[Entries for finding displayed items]
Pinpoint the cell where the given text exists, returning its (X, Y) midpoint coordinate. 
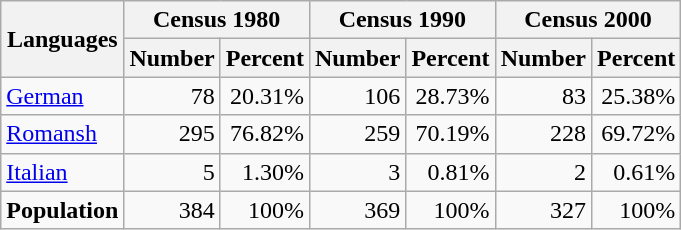
78 (172, 96)
0.61% (636, 172)
Italian (62, 172)
Census 1990 (402, 20)
369 (357, 210)
Languages (62, 39)
76.82% (264, 134)
Census 2000 (588, 20)
228 (543, 134)
Census 1980 (217, 20)
3 (357, 172)
295 (172, 134)
5 (172, 172)
327 (543, 210)
70.19% (450, 134)
384 (172, 210)
German (62, 96)
1.30% (264, 172)
0.81% (450, 172)
83 (543, 96)
259 (357, 134)
28.73% (450, 96)
106 (357, 96)
Romansh (62, 134)
Population (62, 210)
2 (543, 172)
69.72% (636, 134)
25.38% (636, 96)
20.31% (264, 96)
Pinpoint the cell where the given text exists, returning its [X, Y] midpoint coordinate. 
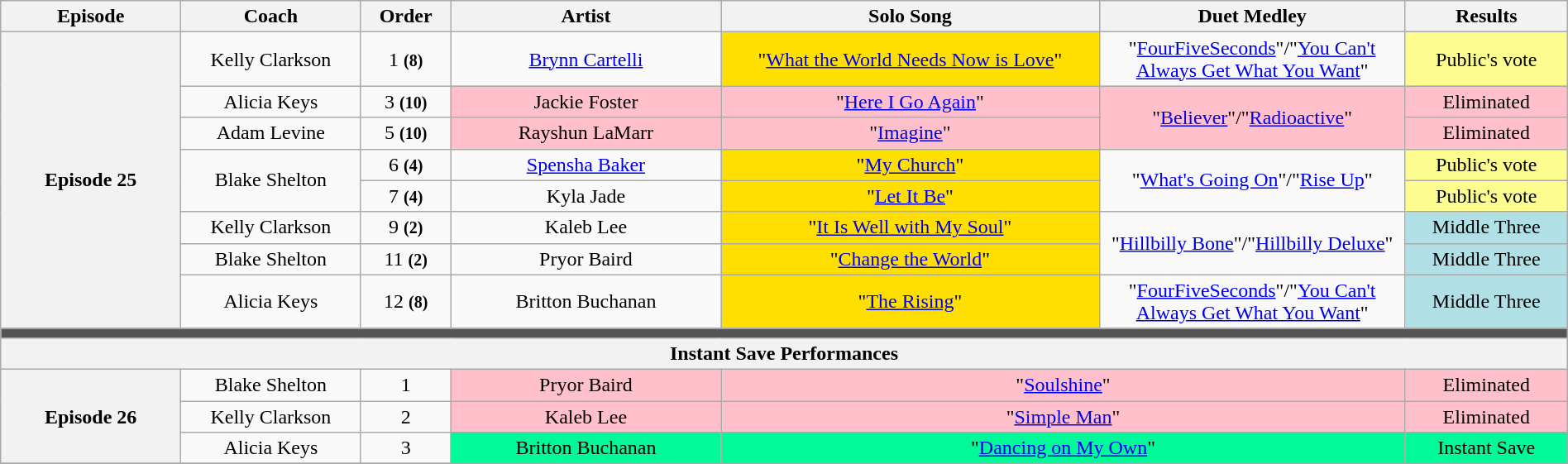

• **Task directions**: Pull out every line of the entries above, character for character, leaving out the pictures.

• **Finished answer**:
Pinpoint the cell where the given text exists, returning its (X, Y) midpoint coordinate. 
78 (172, 96)
0.61% (636, 172)
Italian (62, 172)
Census 1990 (402, 20)
369 (357, 210)
Languages (62, 39)
76.82% (264, 134)
Census 2000 (588, 20)
228 (543, 134)
Census 1980 (217, 20)
3 (357, 172)
295 (172, 134)
5 (172, 172)
327 (543, 210)
70.19% (450, 134)
384 (172, 210)
German (62, 96)
1.30% (264, 172)
0.81% (450, 172)
83 (543, 96)
259 (357, 134)
28.73% (450, 96)
106 (357, 96)
Romansh (62, 134)
Population (62, 210)
2 (543, 172)
69.72% (636, 134)
25.38% (636, 96)
20.31% (264, 96)
Pinpoint the cell where the given text exists, returning its [X, Y] midpoint coordinate. 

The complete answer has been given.